_EXERCISE INSTRUCTIONS_. Starting with the line that contains "(340, 584) = (592, 226): orange", give again exactly and only each line through the end of the records; include the last line and exclude pictures.
------------------------------
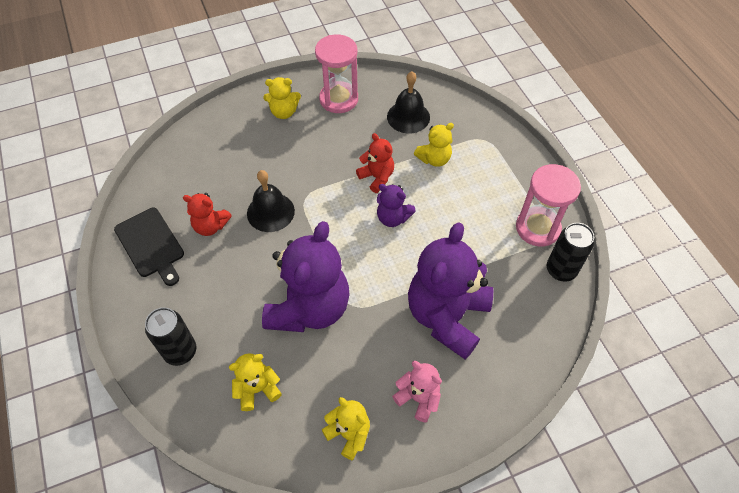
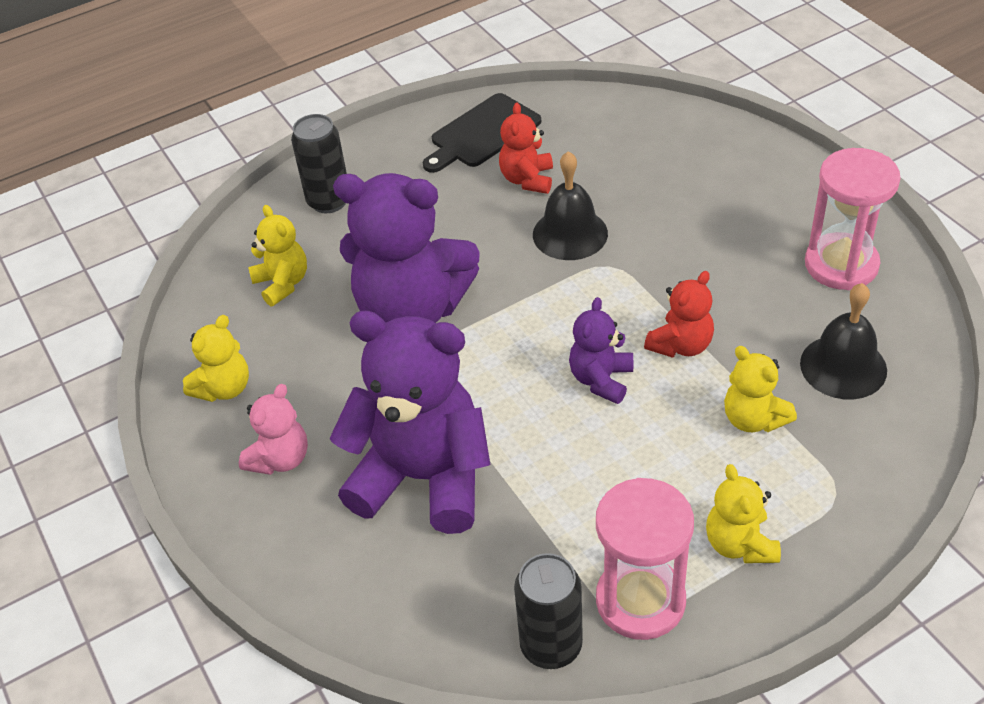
camera: 85 degrees right, 10 degrees down
(284, 112) = (778, 204): yellow teddy bear -> yellow teddy bear (740, 544)

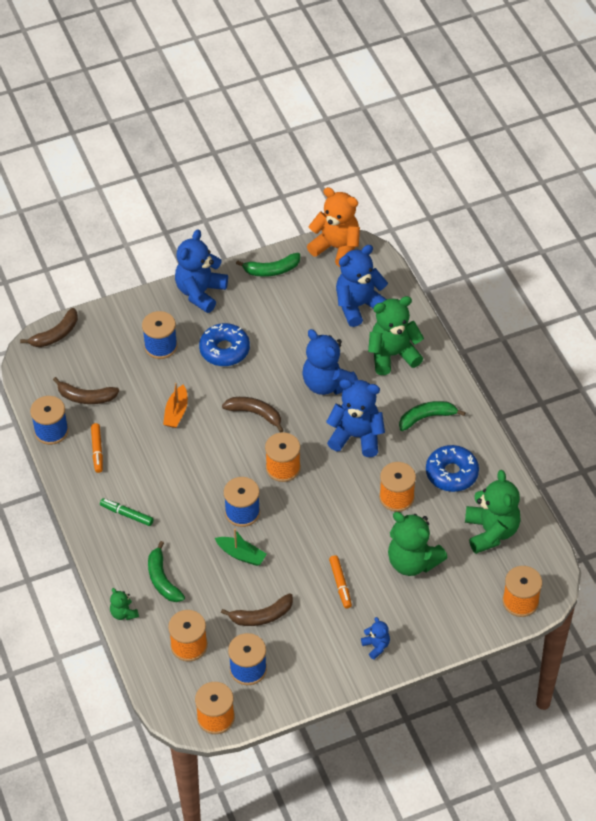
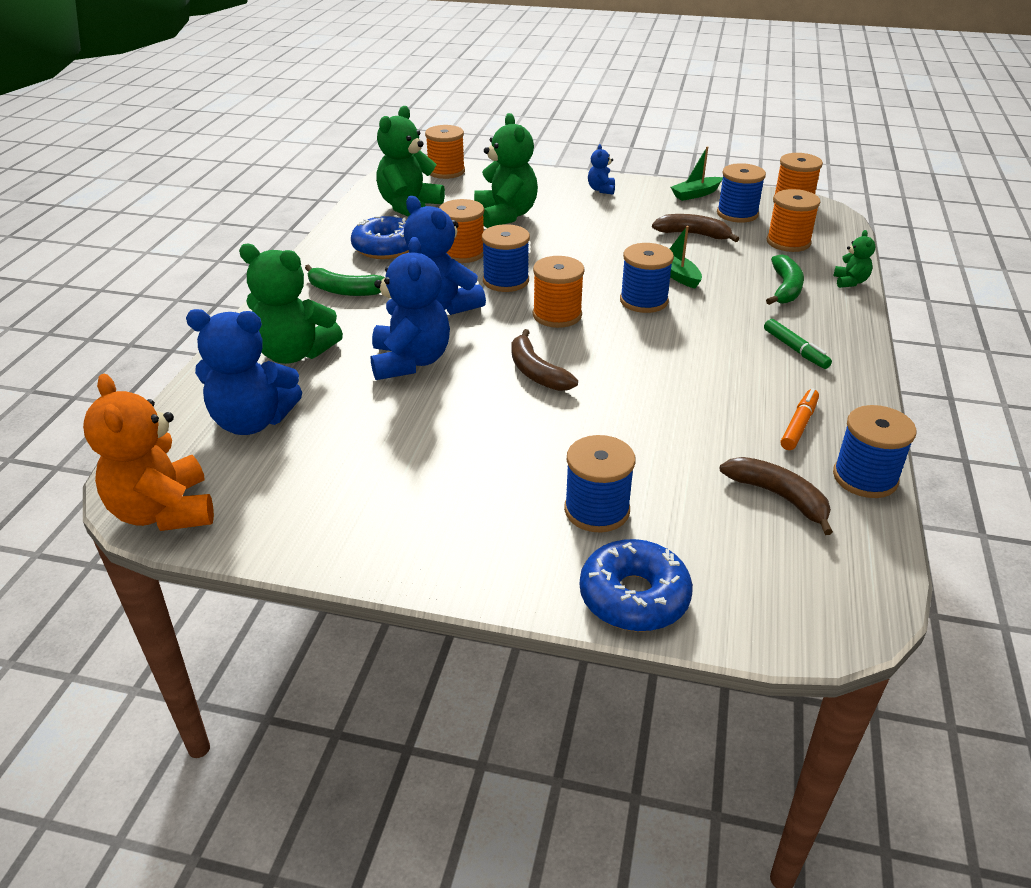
camera: 145 degrees left, 15 degrees down
(55, 334) = (783, 624): brown banana -> none
(176, 412) = (644, 418): orange boat -> none
(200, 292) = (453, 559): blue teddy bear -> none
(224, 350) = (501, 458): blue donut -> blue donut (634, 597)
(271, 270) = (300, 532): green banana -> none
(298, 684) = (696, 194): none -> green boat
(340, 584) = (592, 226): orange marker -> none
(342, 483) = (506, 281): none -> blue spool

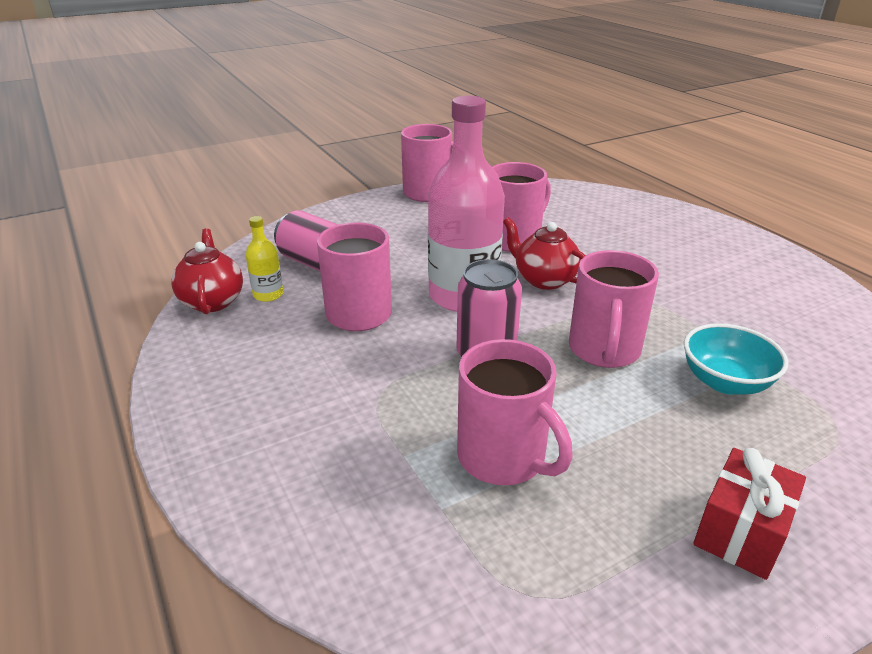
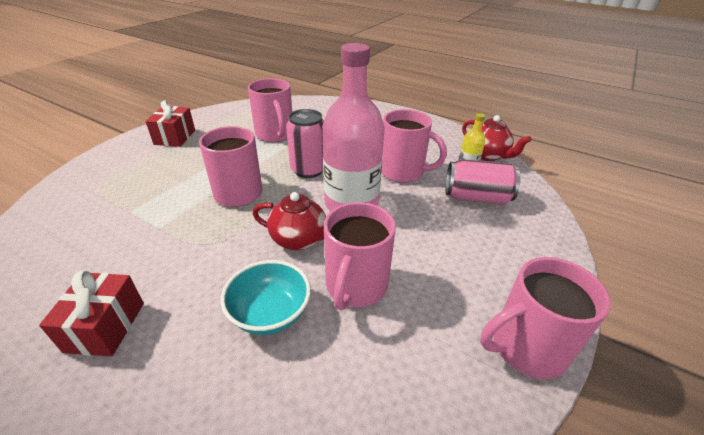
camera: 150 degrees right, 5 degrees up
(503, 458) = (275, 135): pink mug -> pink mug turned 135 degrees counterclockwise
(725, 382) = (160, 193): turquoise bowl -> turquoise bowl (270, 313)
(729, 268) = (105, 326): none -> red gift

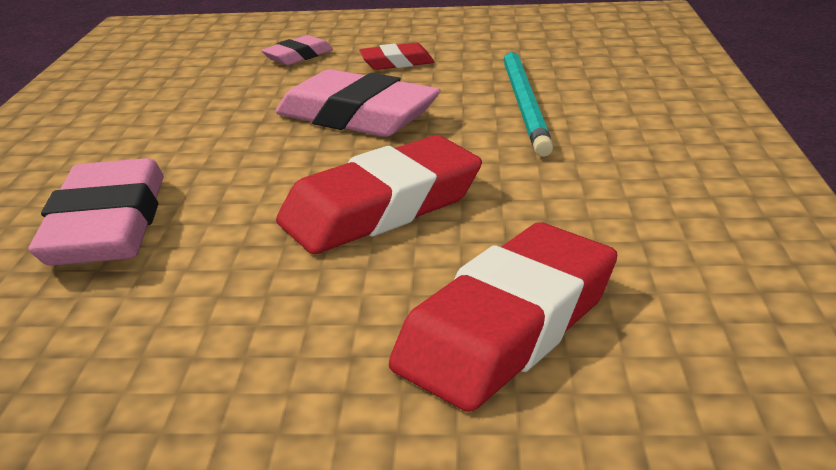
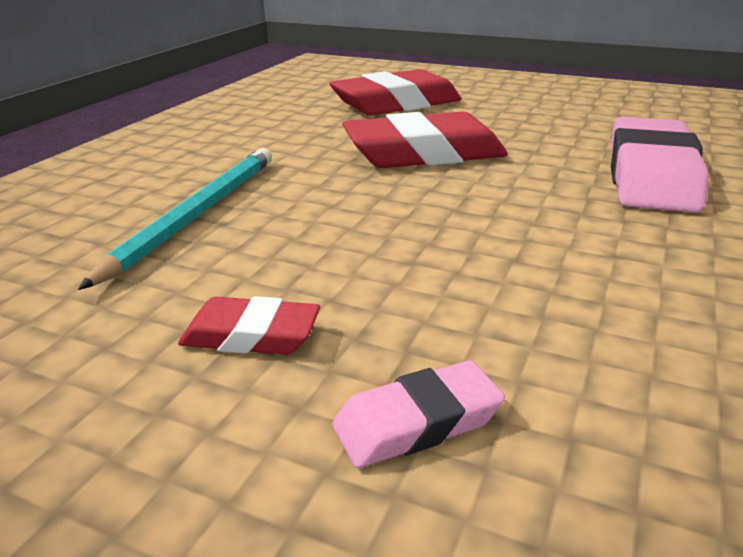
camera: 160 degrees left, 0 degrees up
(357, 116) = (390, 237): pink eraser -> none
------------------------------
_SOLUTION BELOW_.
(340, 584) = (592, 226): orange marker -> none
(342, 483) = (506, 281): none -> blue spool

camera: 150 degrees right, 5 degrees up
(503, 458) = (275, 135): pink mug -> pink mug turned 135 degrees counterclockwise
(725, 382) = (160, 193): turquoise bowl -> turquoise bowl (270, 313)
(729, 268) = (105, 326): none -> red gift

camera: 160 degrees left, 0 degrees up
(357, 116) = (390, 237): pink eraser -> none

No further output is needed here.